What you have to do
Which lines run from the one containing "SD2 pin SCK: D11 -> A5" through the end of the data? Write them out exactly, with the pictures left out.

Exercise material
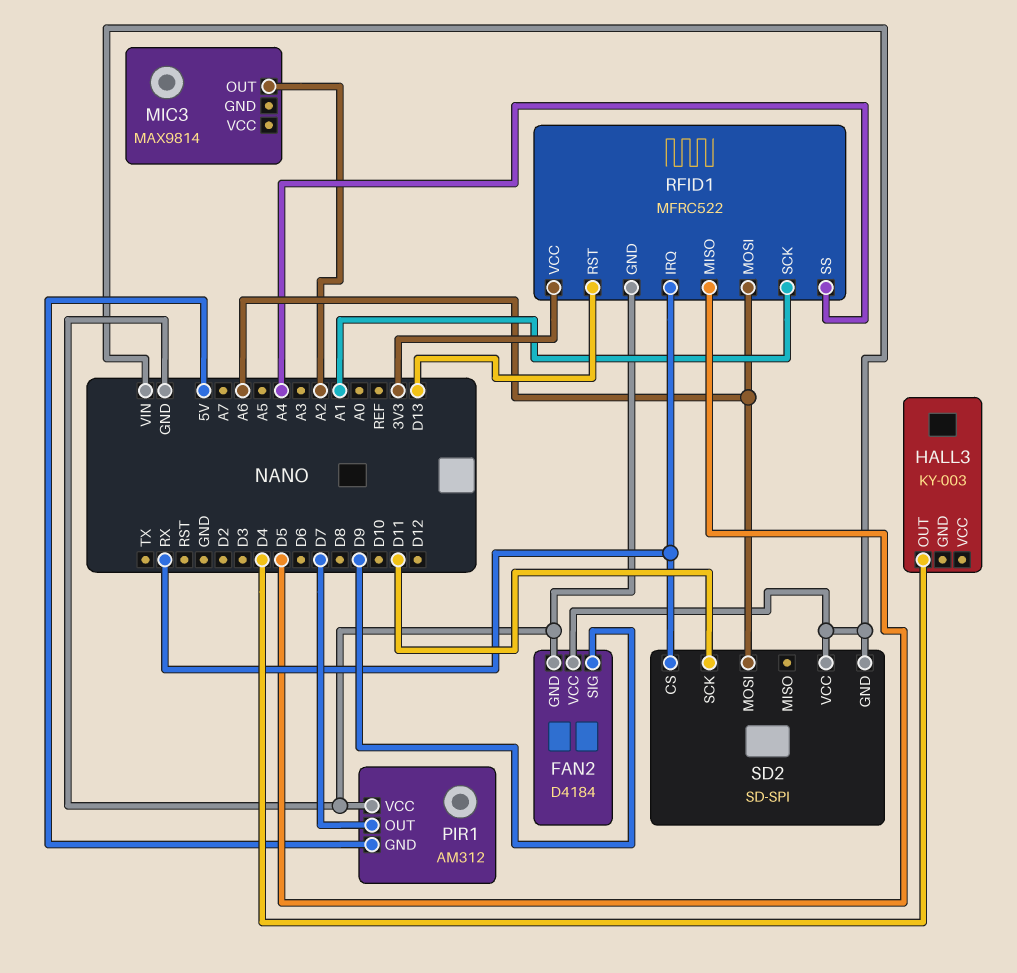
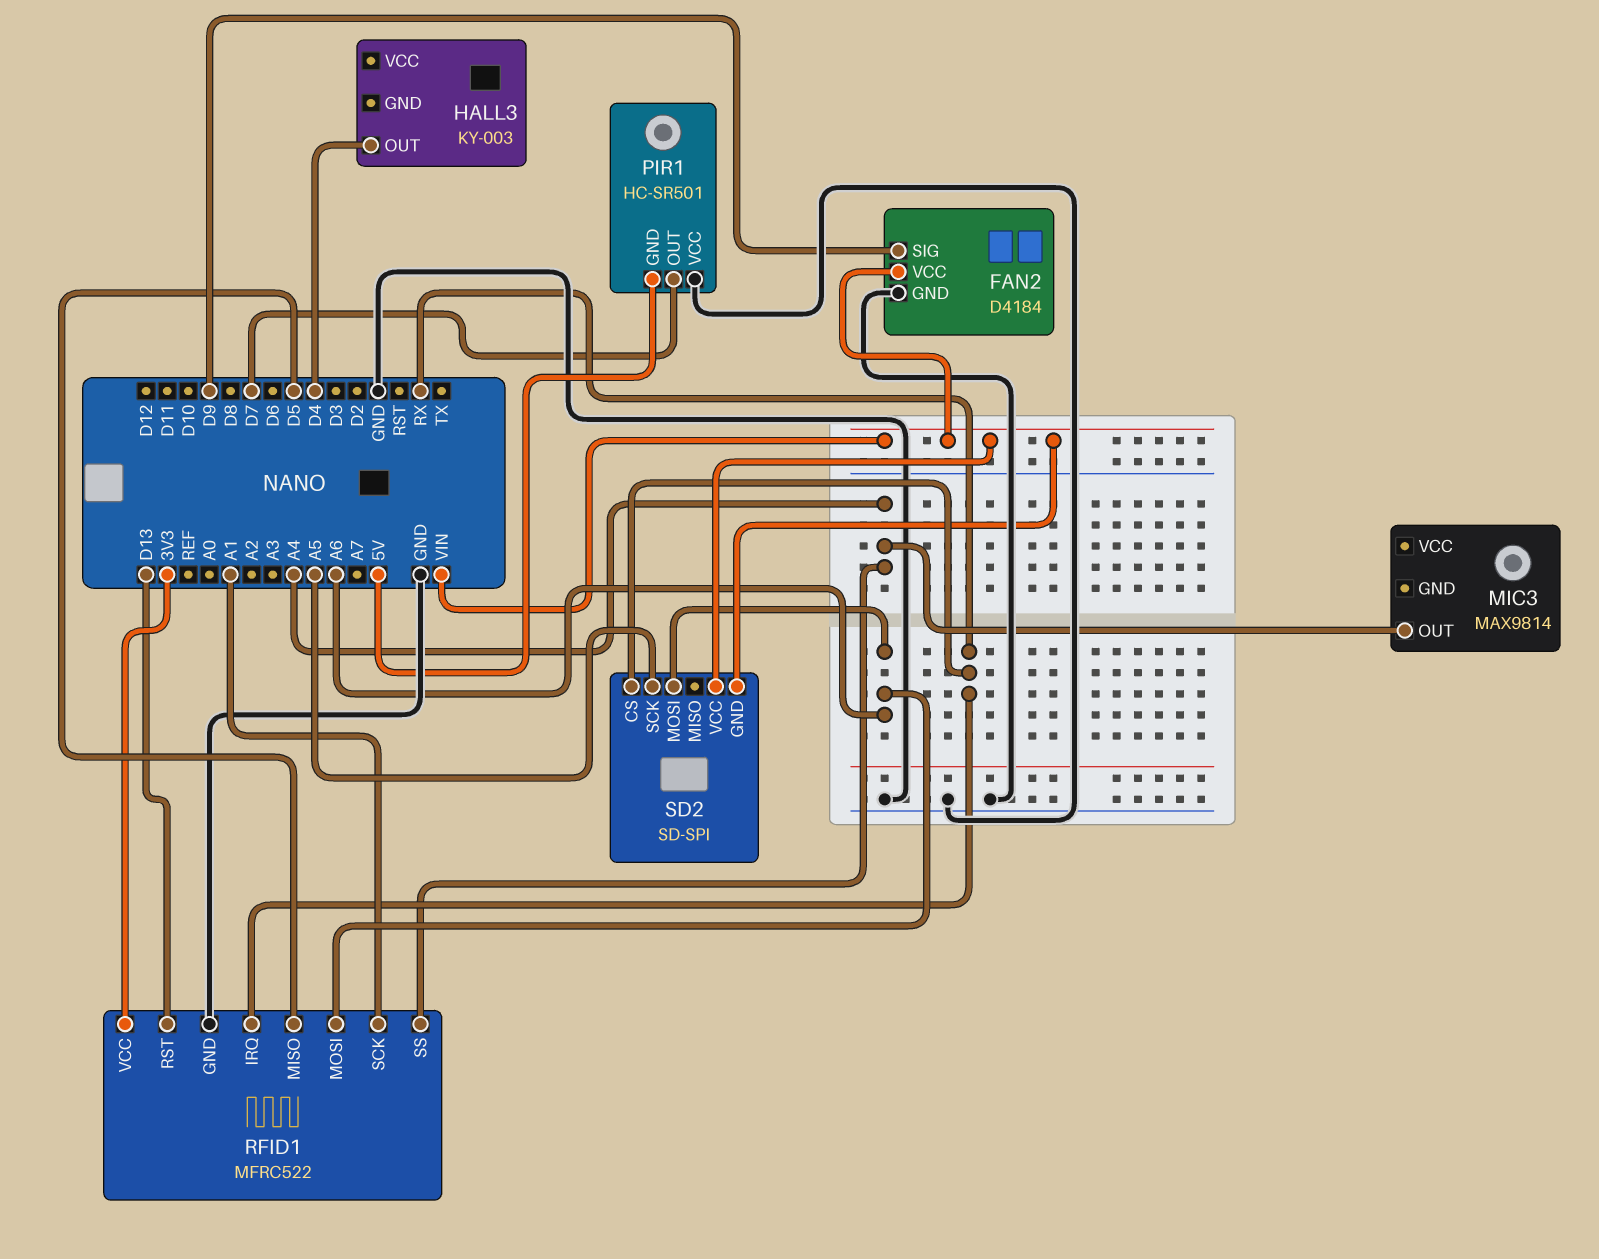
MIC3 pin OUT: A2 -> A4
PIR1: AM312 -> HC-SR501
SD2 pin SCK: D11 -> A5

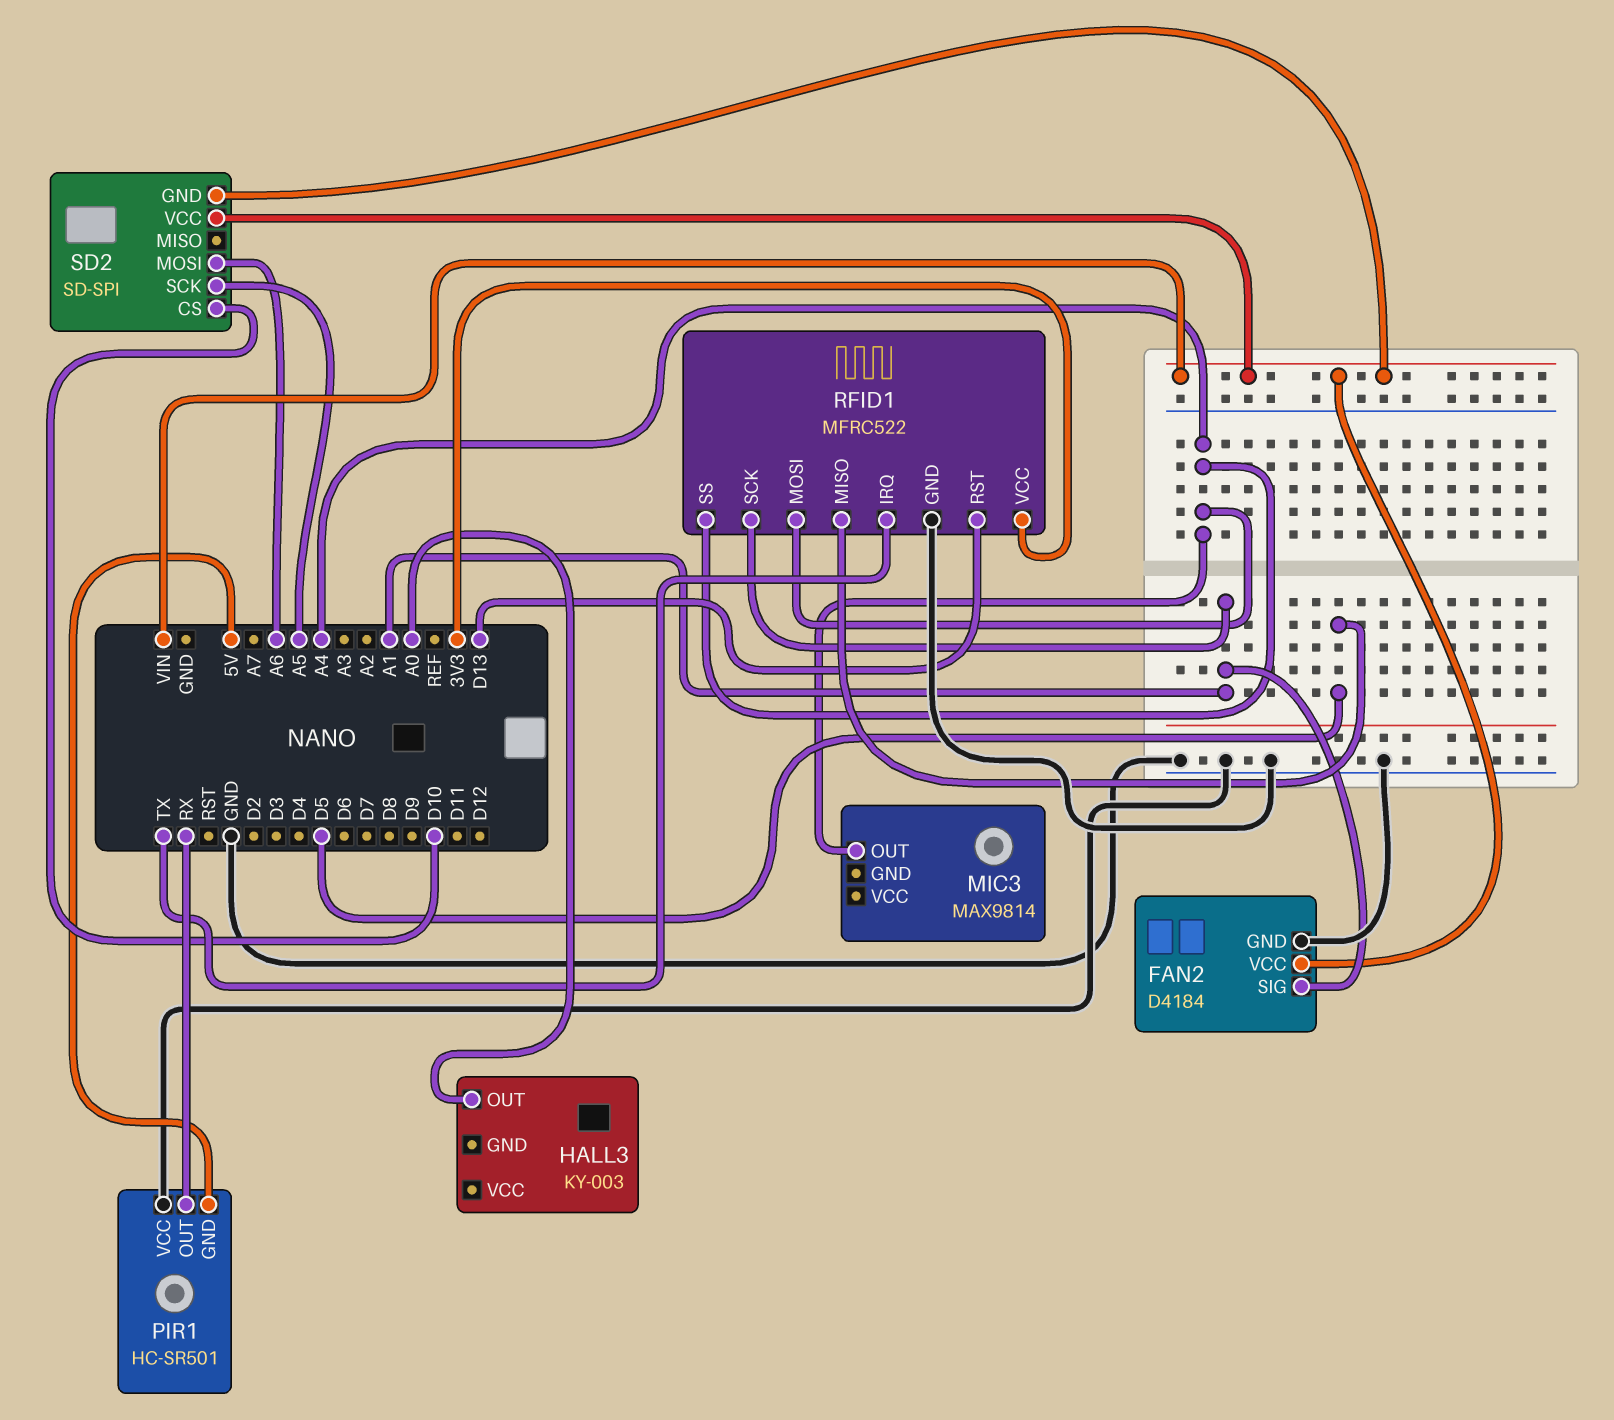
FAN2 pin SIG: D9 -> A1
HALL3 pin OUT: D4 -> A0
PIR1 pin OUT: D7 -> RX
RFID1 pin IRQ: RX -> TX
RFID1 pin MOSI: A6 -> A4
SD2 pin CS: RX -> D10

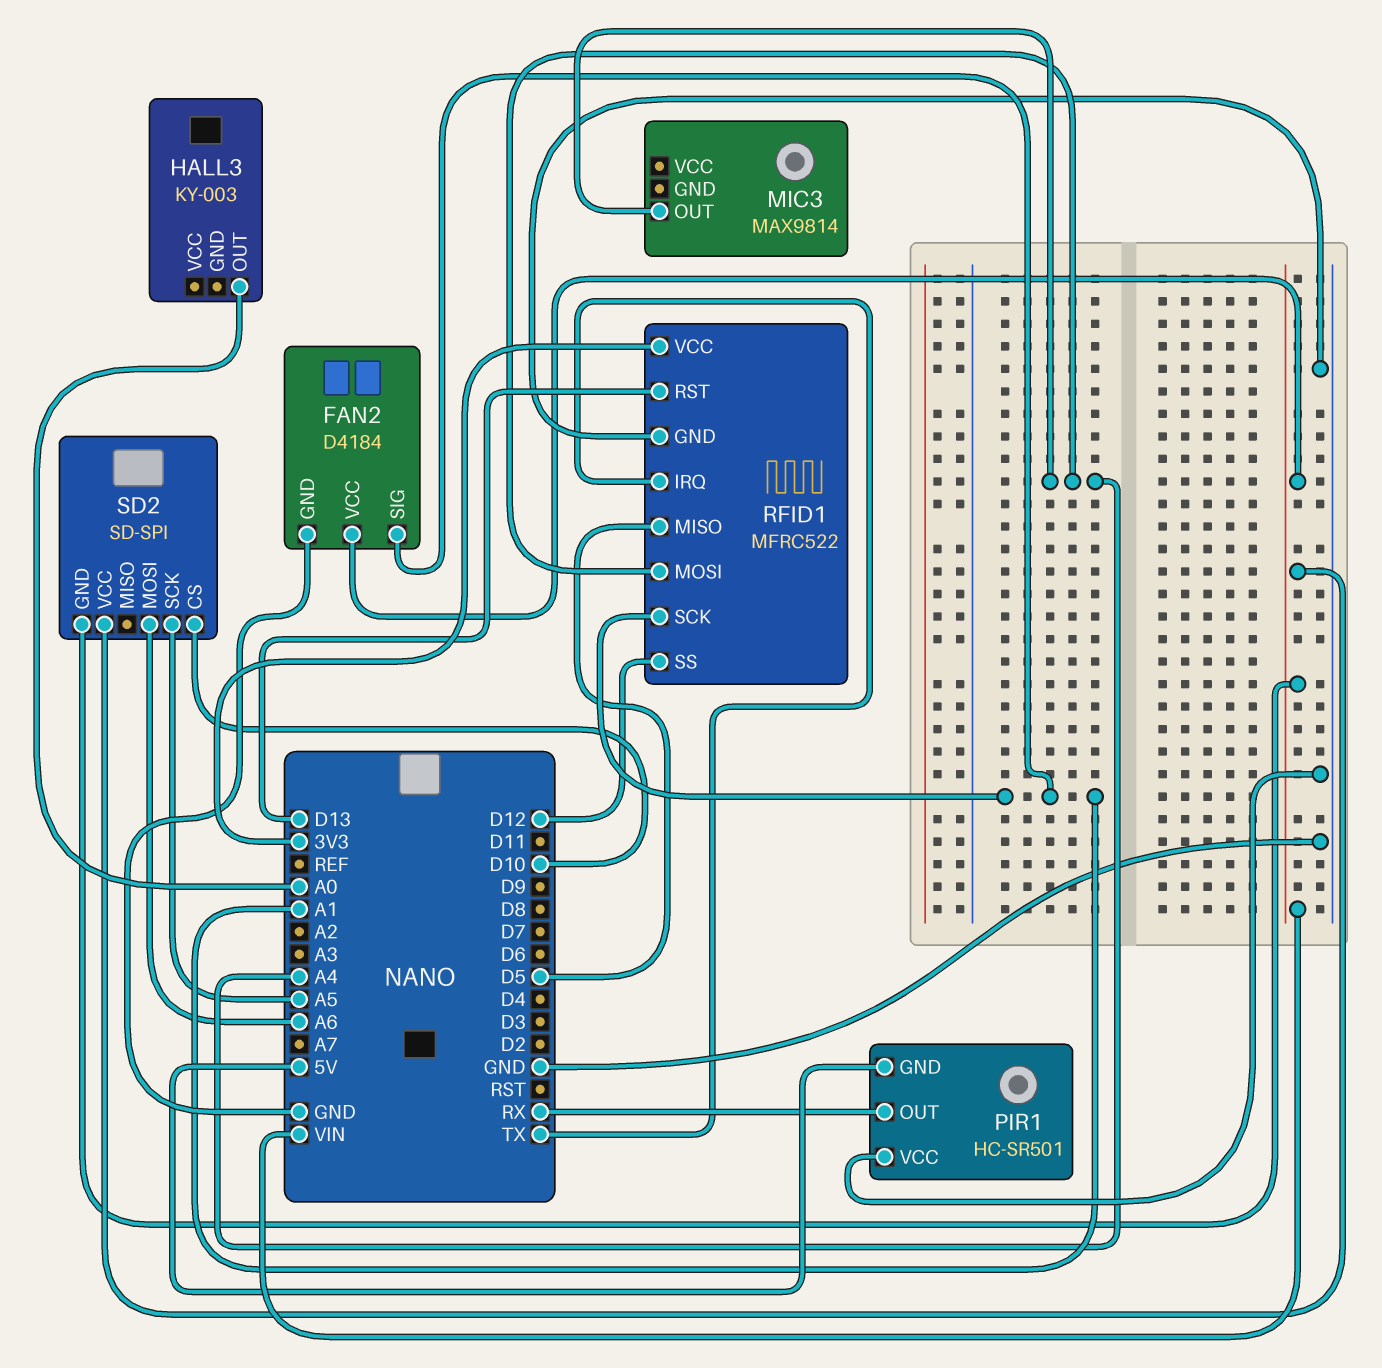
RFID1 pin SS: A4 -> D12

Solution to this exercise
SD2 pin SCK: D11 -> A5

FAN2 pin SIG: D9 -> A1
HALL3 pin OUT: D4 -> A0
PIR1 pin OUT: D7 -> RX
RFID1 pin IRQ: RX -> TX
RFID1 pin MOSI: A6 -> A4
SD2 pin CS: RX -> D10

RFID1 pin SS: A4 -> D12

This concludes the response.